TASK BRIEF:
Copy each entry as it stands, leaving nothing out.

DATA FOR THE TASK:
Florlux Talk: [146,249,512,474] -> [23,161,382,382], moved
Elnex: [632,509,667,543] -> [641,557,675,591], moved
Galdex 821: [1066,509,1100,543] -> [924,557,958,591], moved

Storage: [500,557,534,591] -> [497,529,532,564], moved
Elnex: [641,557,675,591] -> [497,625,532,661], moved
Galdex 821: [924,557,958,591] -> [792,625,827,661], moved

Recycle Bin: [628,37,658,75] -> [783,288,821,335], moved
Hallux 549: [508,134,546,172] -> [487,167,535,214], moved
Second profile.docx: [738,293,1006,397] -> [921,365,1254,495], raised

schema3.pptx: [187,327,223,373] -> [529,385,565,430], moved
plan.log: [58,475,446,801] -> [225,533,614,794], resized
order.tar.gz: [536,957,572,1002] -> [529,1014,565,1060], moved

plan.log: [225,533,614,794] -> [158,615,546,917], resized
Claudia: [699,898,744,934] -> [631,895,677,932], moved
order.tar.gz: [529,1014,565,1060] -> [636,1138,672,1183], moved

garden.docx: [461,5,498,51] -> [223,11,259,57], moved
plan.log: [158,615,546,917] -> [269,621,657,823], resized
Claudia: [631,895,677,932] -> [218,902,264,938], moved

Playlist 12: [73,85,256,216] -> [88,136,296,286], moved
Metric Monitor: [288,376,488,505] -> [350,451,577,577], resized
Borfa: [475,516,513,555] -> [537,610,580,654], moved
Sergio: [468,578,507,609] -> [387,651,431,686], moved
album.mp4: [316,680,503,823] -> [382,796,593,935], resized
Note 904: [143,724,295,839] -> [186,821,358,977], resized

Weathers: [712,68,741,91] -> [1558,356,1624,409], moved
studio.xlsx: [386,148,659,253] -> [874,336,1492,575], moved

TASK RESPONSE:
Florlux Talk: [146,249,512,474] -> [23,161,382,382], moved
Elnex: [632,509,667,543] -> [641,557,675,591], moved
Galdex 821: [1066,509,1100,543] -> [924,557,958,591], moved

Storage: [500,557,534,591] -> [497,529,532,564], moved
Elnex: [641,557,675,591] -> [497,625,532,661], moved
Galdex 821: [924,557,958,591] -> [792,625,827,661], moved

Recycle Bin: [628,37,658,75] -> [783,288,821,335], moved
Hallux 549: [508,134,546,172] -> [487,167,535,214], moved
Second profile.docx: [738,293,1006,397] -> [921,365,1254,495], raised

schema3.pptx: [187,327,223,373] -> [529,385,565,430], moved
plan.log: [58,475,446,801] -> [225,533,614,794], resized
order.tar.gz: [536,957,572,1002] -> [529,1014,565,1060], moved

plan.log: [225,533,614,794] -> [158,615,546,917], resized
Claudia: [699,898,744,934] -> [631,895,677,932], moved
order.tar.gz: [529,1014,565,1060] -> [636,1138,672,1183], moved

garden.docx: [461,5,498,51] -> [223,11,259,57], moved
plan.log: [158,615,546,917] -> [269,621,657,823], resized
Claudia: [631,895,677,932] -> [218,902,264,938], moved

Playlist 12: [73,85,256,216] -> [88,136,296,286], moved
Metric Monitor: [288,376,488,505] -> [350,451,577,577], resized
Borfa: [475,516,513,555] -> [537,610,580,654], moved
Sergio: [468,578,507,609] -> [387,651,431,686], moved
album.mp4: [316,680,503,823] -> [382,796,593,935], resized
Note 904: [143,724,295,839] -> [186,821,358,977], resized

Weathers: [712,68,741,91] -> [1558,356,1624,409], moved
studio.xlsx: [386,148,659,253] -> [874,336,1492,575], moved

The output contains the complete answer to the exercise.